## Data provided:
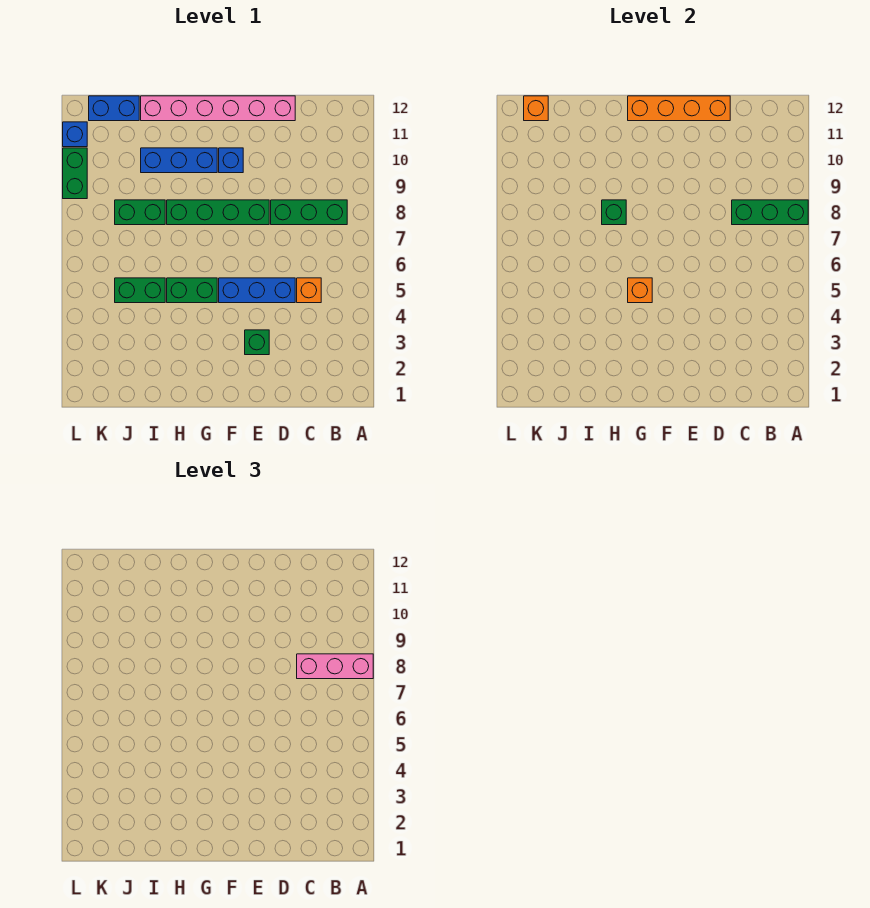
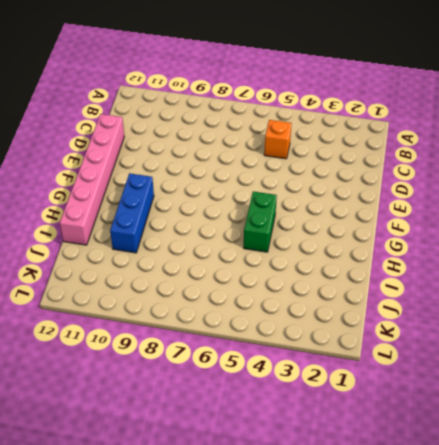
none -> green brick B8:D8 level 1
none -> blue brick D5:F5 level 1
none -> green brick E3 level 1

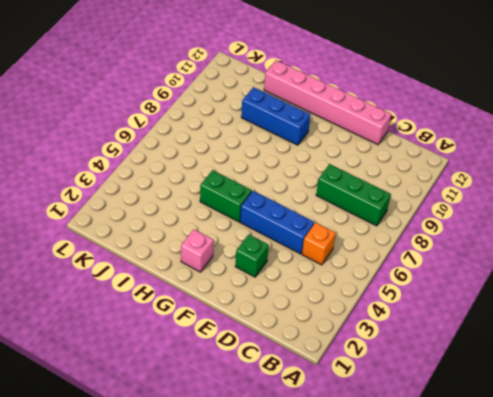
pink brick G2 level 1 -> none
none -> green brick E8:H8 level 1
none -> blue brick F10 level 1
none -> green brick I5:J5 level 1

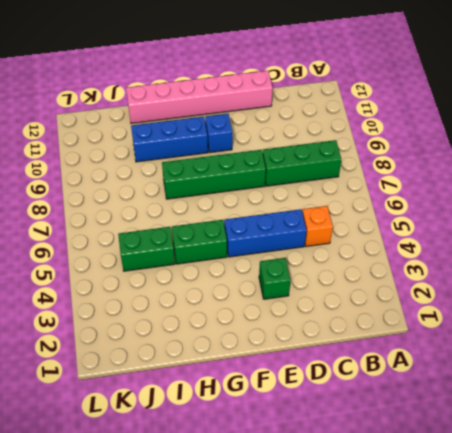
none -> green brick I8:J8 level 1
none -> blue brick J12:K12 level 1
none -> green brick L9:L10 level 1

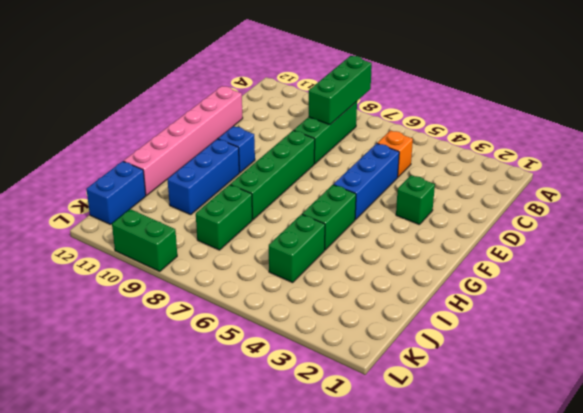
none -> blue brick L11 level 1
none -> orange brick D12:G12 level 2
none -> orange brick G5 level 2

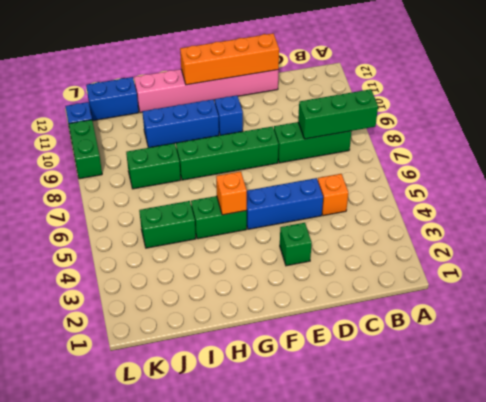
none -> green brick H8 level 2
none -> orange brick K12 level 2
none -> pink brick A8:C8 level 3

## What you need to do:
Give back all of the data exactly, but not the pictures.

## Result of the task:
none -> green brick B8:D8 level 1
none -> blue brick D5:F5 level 1
none -> green brick E3 level 1

pink brick G2 level 1 -> none
none -> green brick E8:H8 level 1
none -> blue brick F10 level 1
none -> green brick I5:J5 level 1

none -> green brick I8:J8 level 1
none -> blue brick J12:K12 level 1
none -> green brick L9:L10 level 1

none -> blue brick L11 level 1
none -> orange brick D12:G12 level 2
none -> orange brick G5 level 2

none -> green brick H8 level 2
none -> orange brick K12 level 2
none -> pink brick A8:C8 level 3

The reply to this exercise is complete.